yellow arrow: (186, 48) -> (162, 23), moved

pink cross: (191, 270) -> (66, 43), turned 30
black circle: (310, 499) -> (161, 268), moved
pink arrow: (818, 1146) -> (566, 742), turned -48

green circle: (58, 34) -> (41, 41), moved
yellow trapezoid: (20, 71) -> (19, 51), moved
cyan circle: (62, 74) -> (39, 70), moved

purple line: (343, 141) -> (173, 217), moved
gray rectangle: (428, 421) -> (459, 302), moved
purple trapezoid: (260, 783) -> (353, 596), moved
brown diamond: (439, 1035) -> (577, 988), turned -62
::::
§ **Brief**
Quote every line from the line containing "pink arrow: (818, 1146)" through the closing line of the listing, including both.

§ **Exercise answer**
pink arrow: (818, 1146) -> (566, 742), turned -48

green circle: (58, 34) -> (41, 41), moved
yellow trapezoid: (20, 71) -> (19, 51), moved
cyan circle: (62, 74) -> (39, 70), moved

purple line: (343, 141) -> (173, 217), moved
gray rectangle: (428, 421) -> (459, 302), moved
purple trapezoid: (260, 783) -> (353, 596), moved
brown diamond: (439, 1035) -> (577, 988), turned -62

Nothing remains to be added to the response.